Task statement
Return, from the lines below, each one that includes the word "brown".

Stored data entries
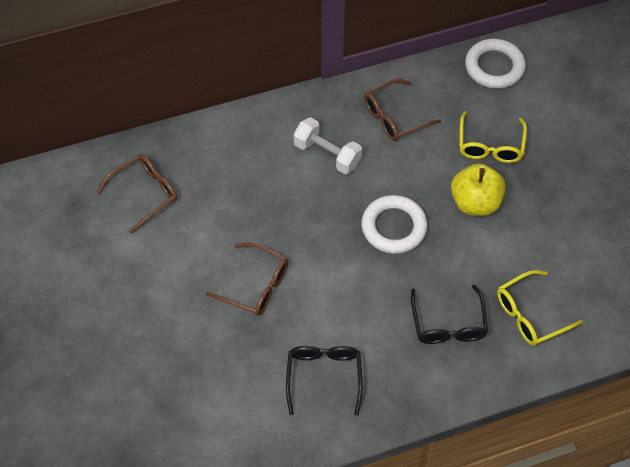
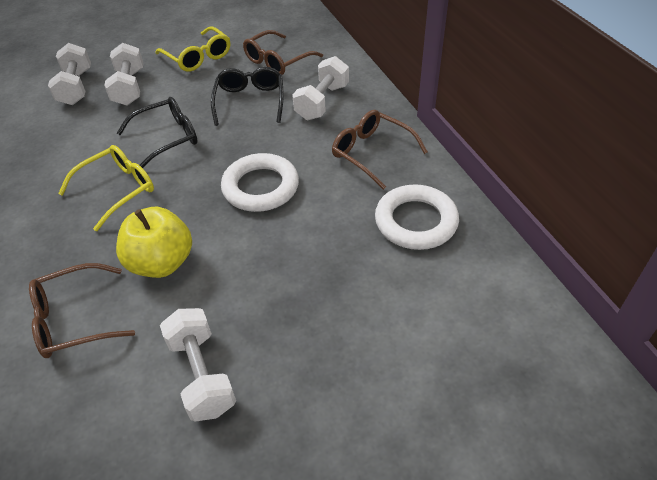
white dumbbell: 1 -> 4

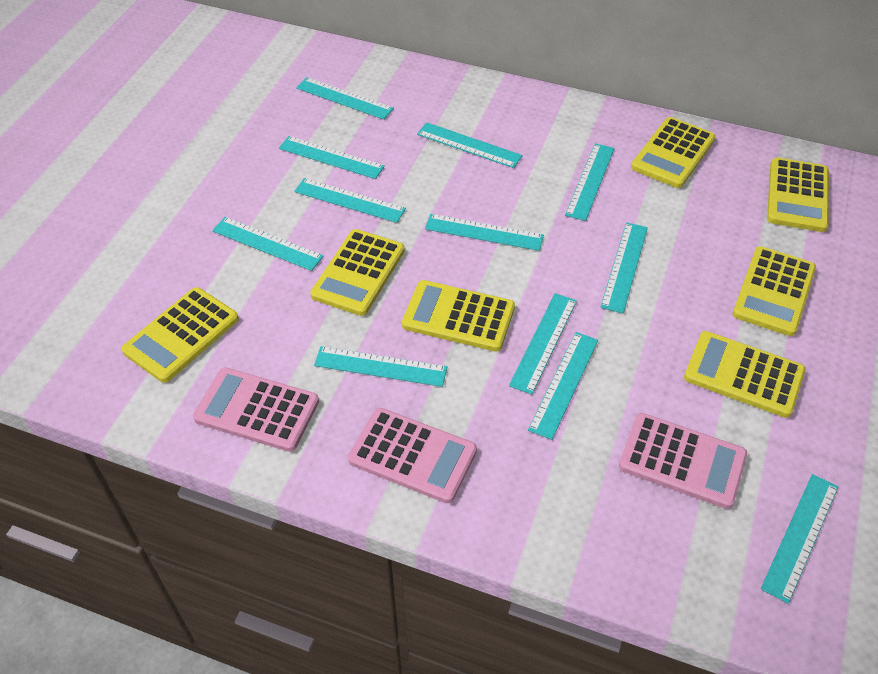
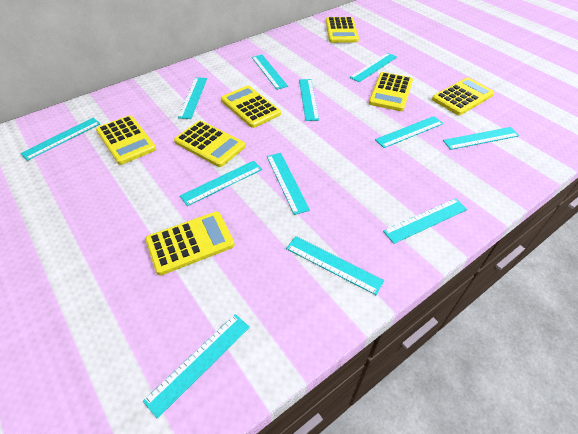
pink calculator: 3 -> 0

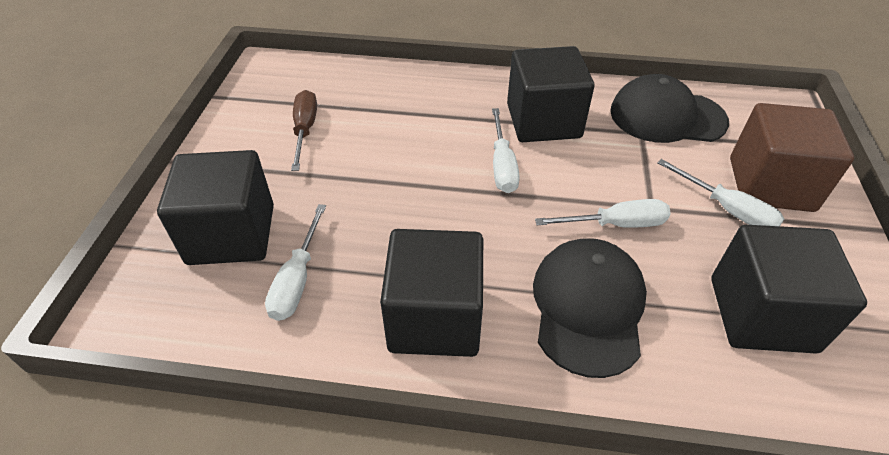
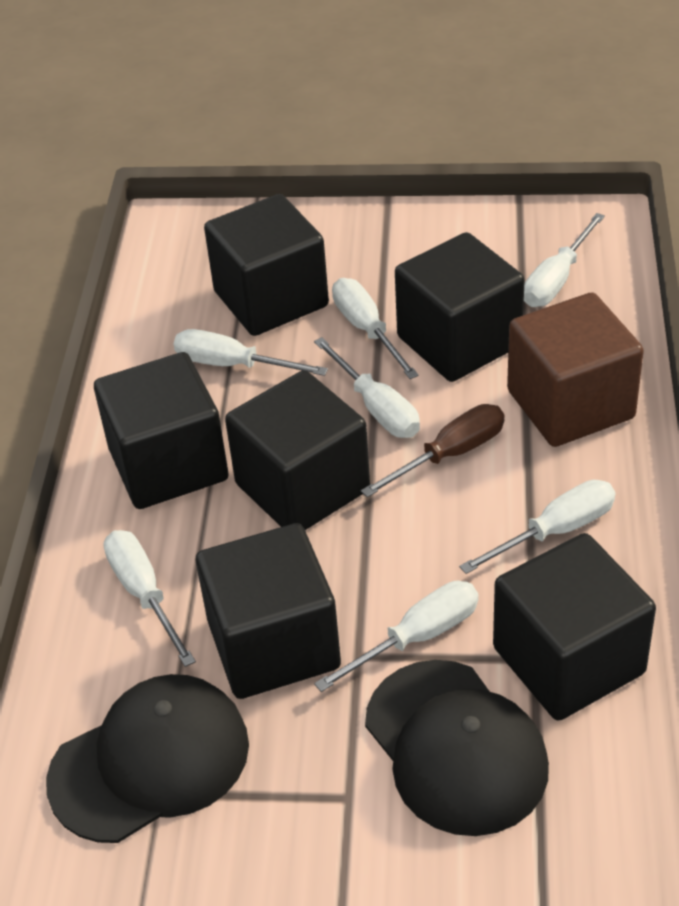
black cube: 4 -> 6
white screwdriver: 4 -> 7

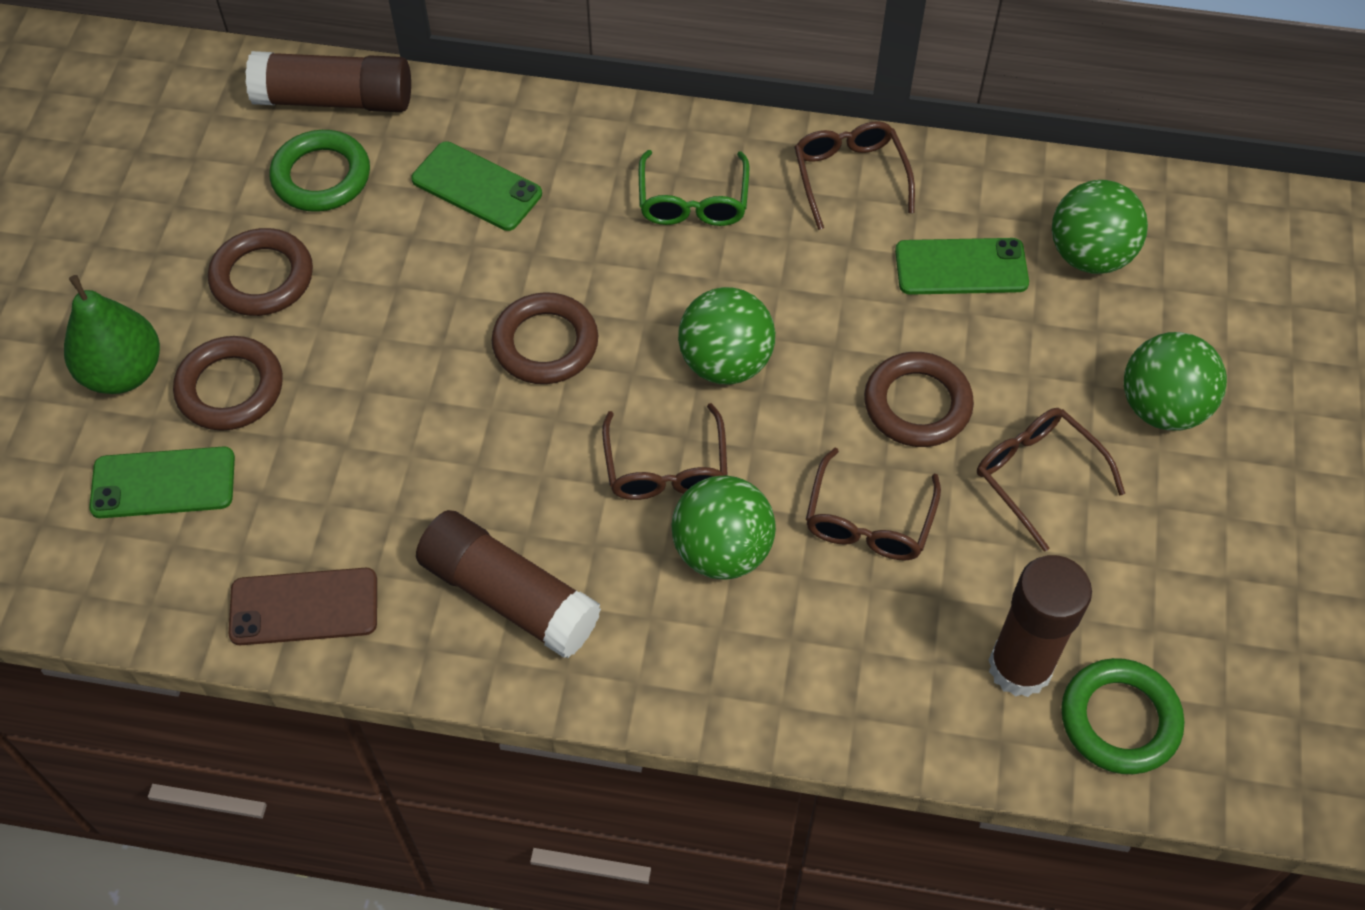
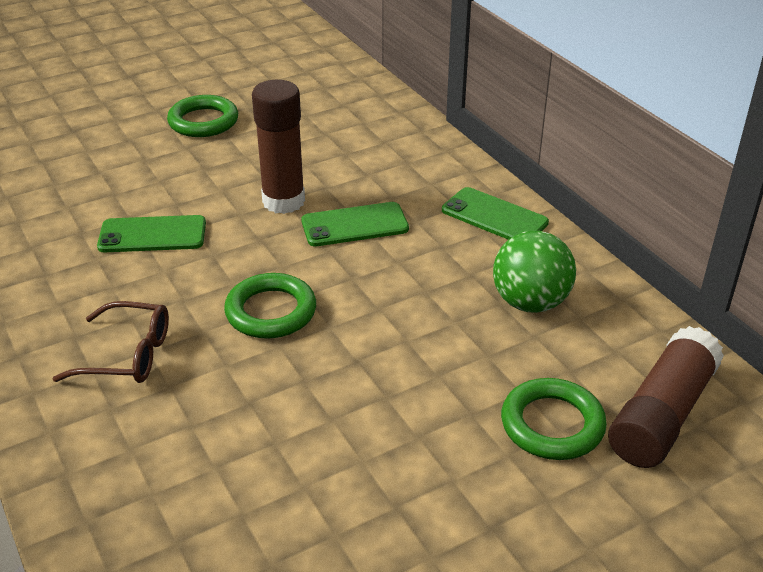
brown glasses: 4 -> 1
brown glue stick: 3 -> 2
brown phone: 1 -> 0
brown ring: 4 -> 0
green ball: 4 -> 1
green glasses: 1 -> 0
green pear: 1 -> 0
green ring: 2 -> 3

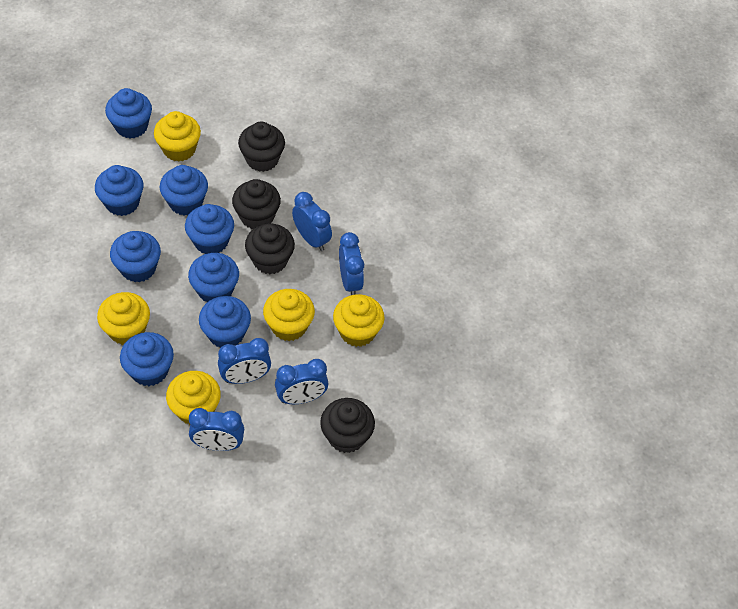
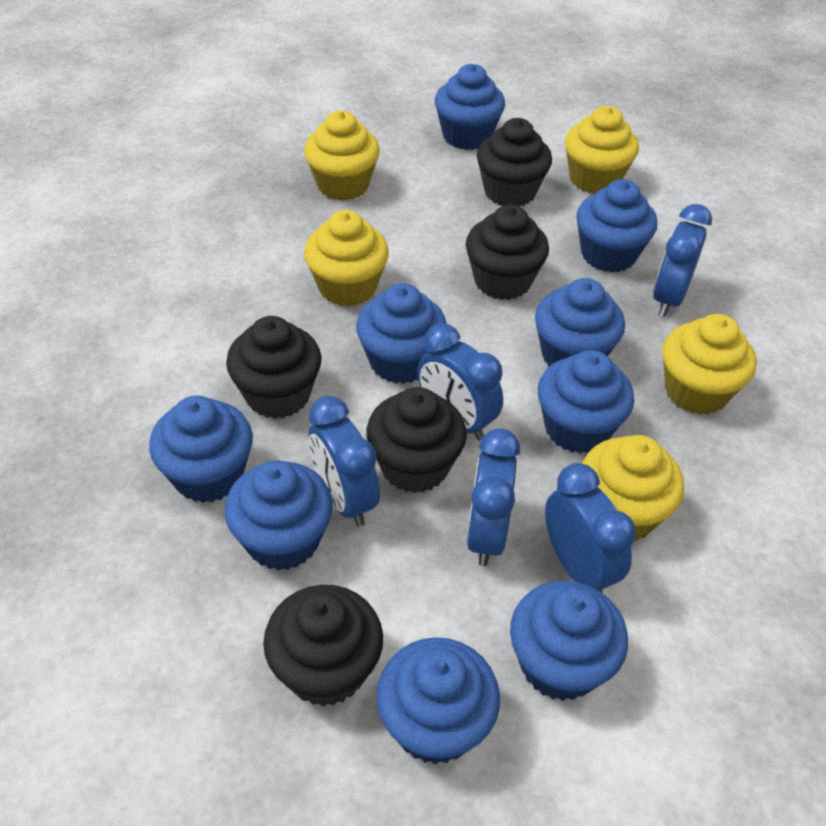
black cupcake: 4 -> 5
blue cupcake: 8 -> 9

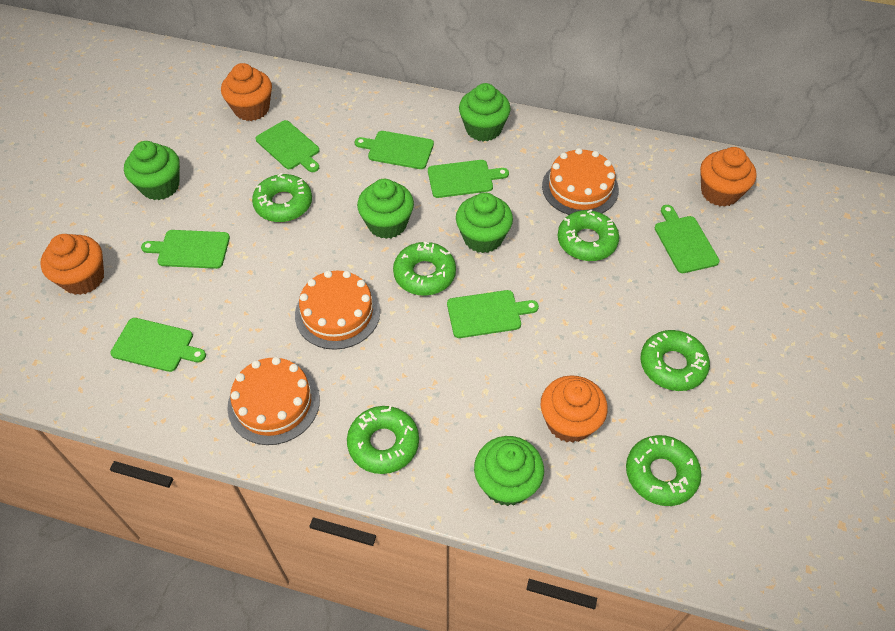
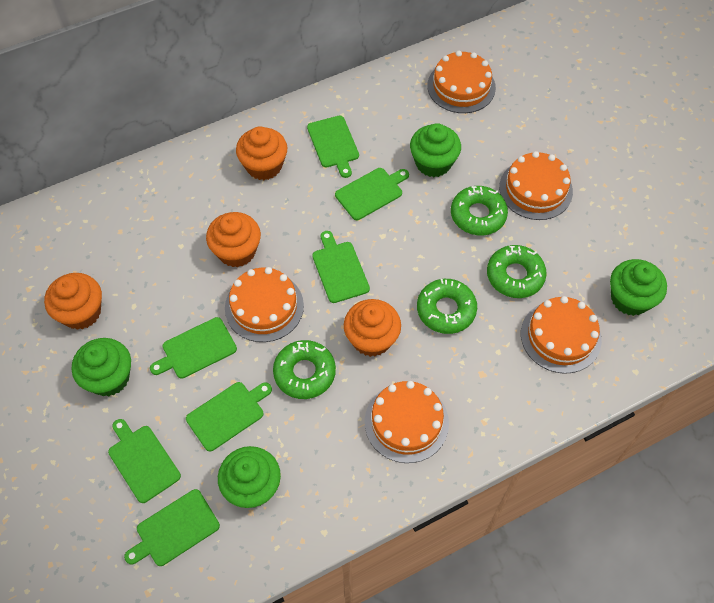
green cupcake: 5 -> 4
green donut: 6 -> 4
orange cake: 3 -> 5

Written solution
brown glasses: 4 -> 1
brown glue stick: 3 -> 2
brown phone: 1 -> 0
brown ring: 4 -> 0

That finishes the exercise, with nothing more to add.